Dataset content START

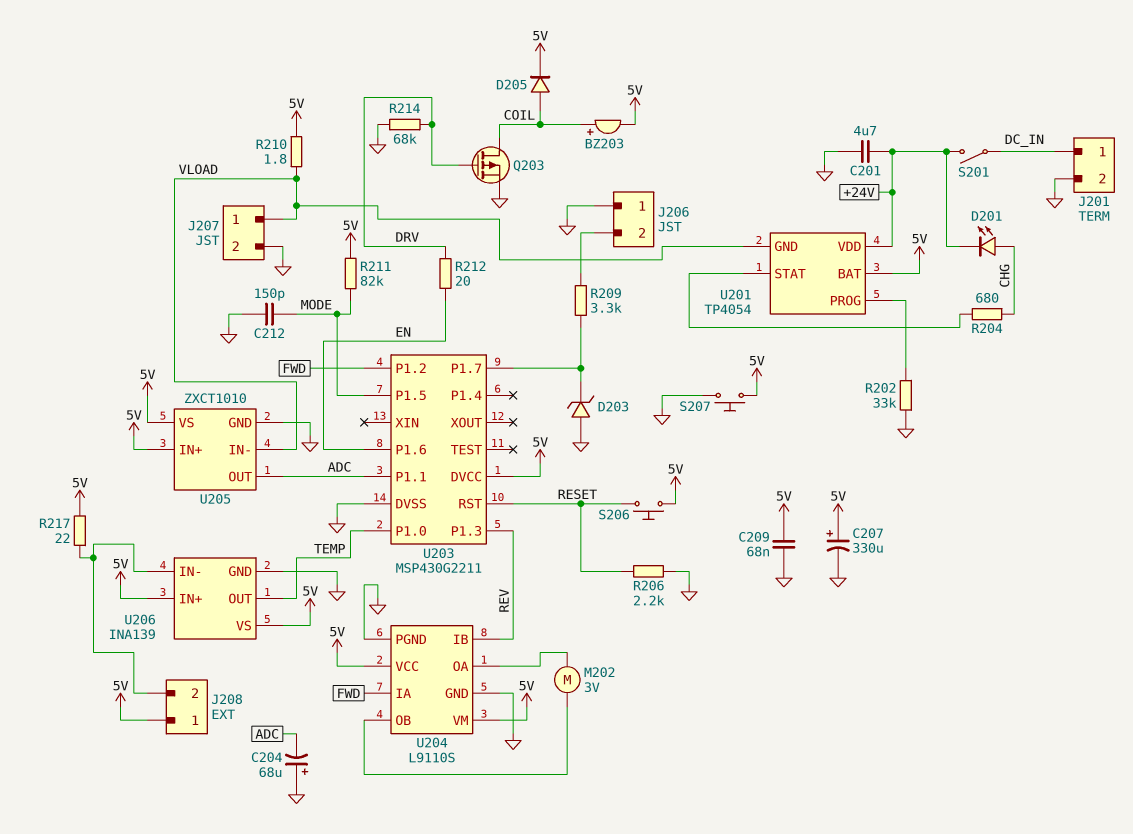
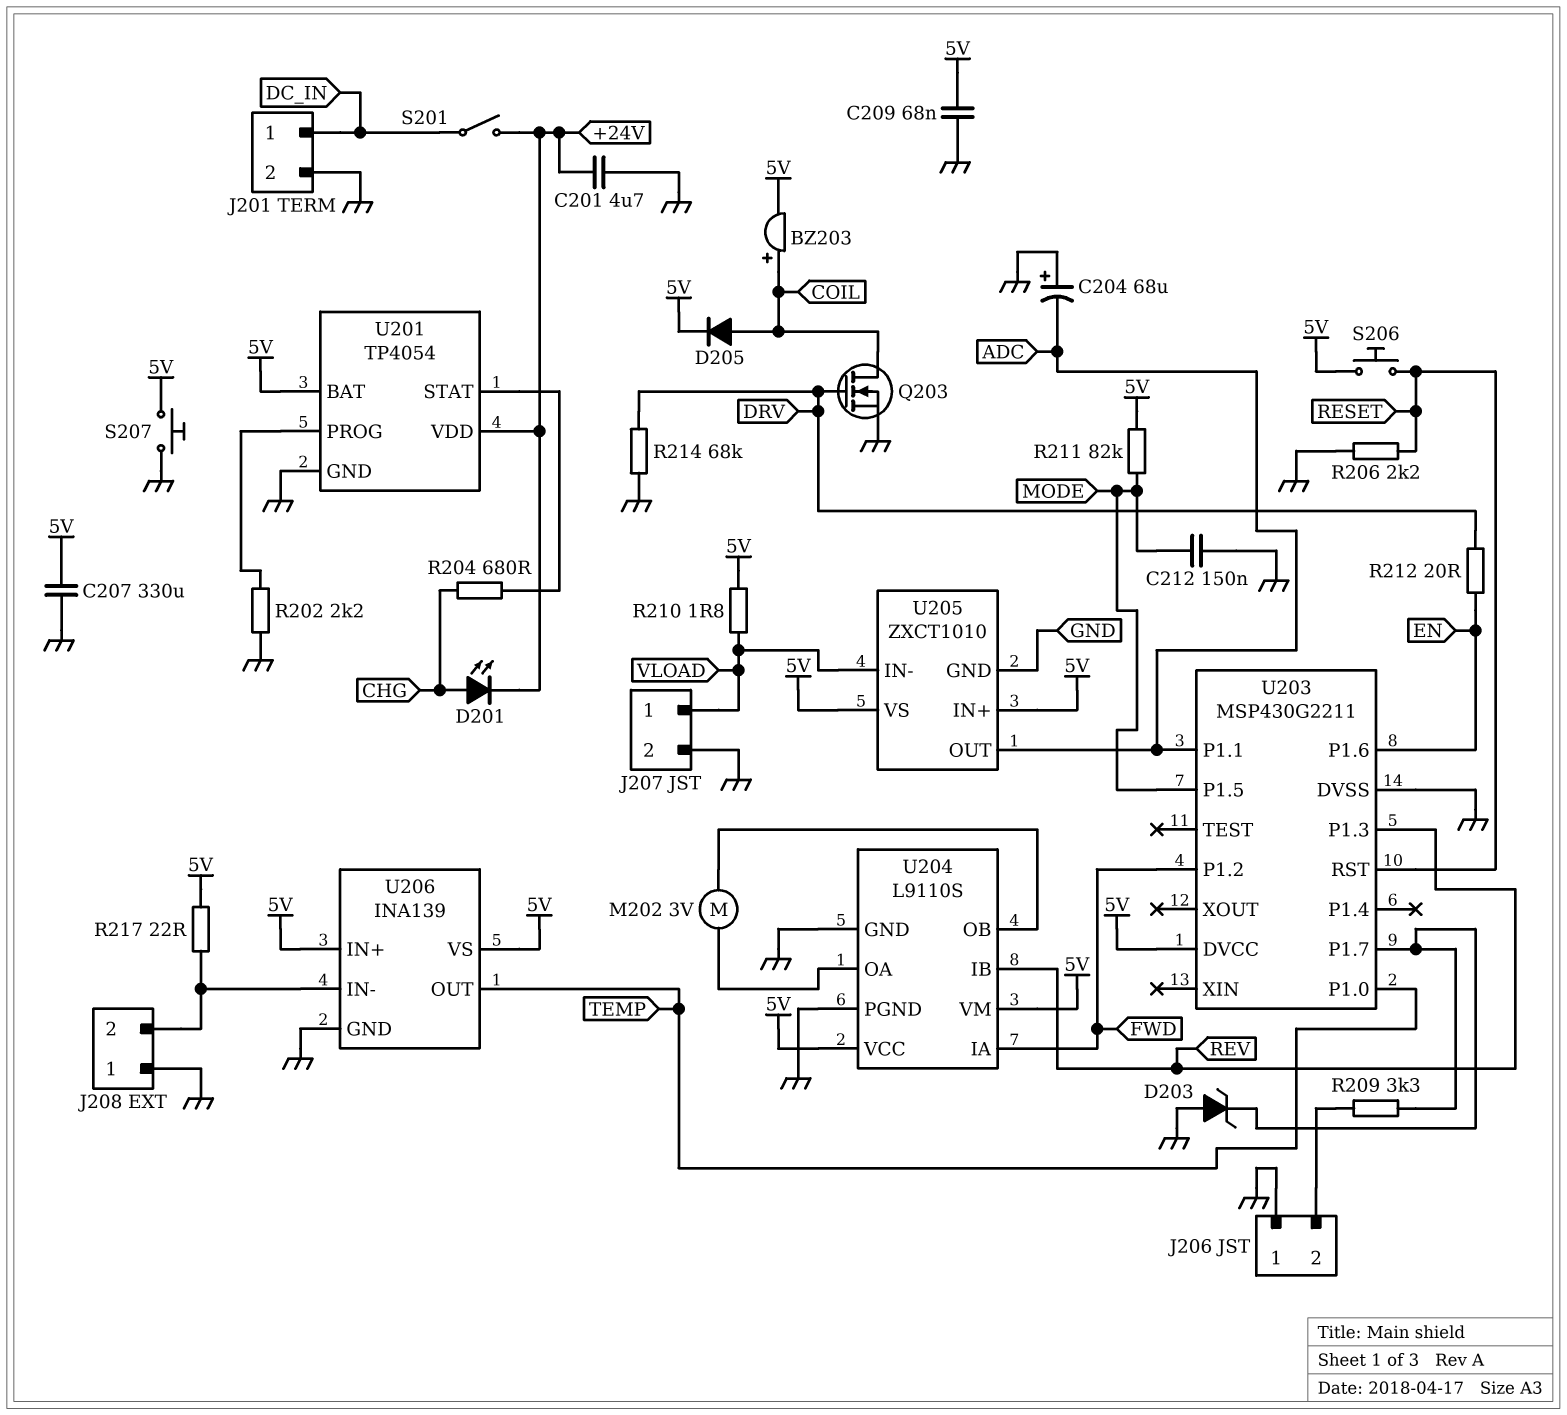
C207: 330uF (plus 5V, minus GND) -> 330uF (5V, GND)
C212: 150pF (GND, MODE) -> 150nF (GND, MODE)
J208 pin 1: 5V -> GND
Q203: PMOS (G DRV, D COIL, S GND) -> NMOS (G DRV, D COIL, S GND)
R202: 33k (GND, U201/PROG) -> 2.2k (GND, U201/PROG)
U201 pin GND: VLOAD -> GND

Dataset content END

#### Work task:
Could you write the entries out again exactly, without their pictures?

#### Solution for this task:
C207: 330uF (plus 5V, minus GND) -> 330uF (5V, GND)
C212: 150pF (GND, MODE) -> 150nF (GND, MODE)
J208 pin 1: 5V -> GND
Q203: PMOS (G DRV, D COIL, S GND) -> NMOS (G DRV, D COIL, S GND)
R202: 33k (GND, U201/PROG) -> 2.2k (GND, U201/PROG)
U201 pin GND: VLOAD -> GND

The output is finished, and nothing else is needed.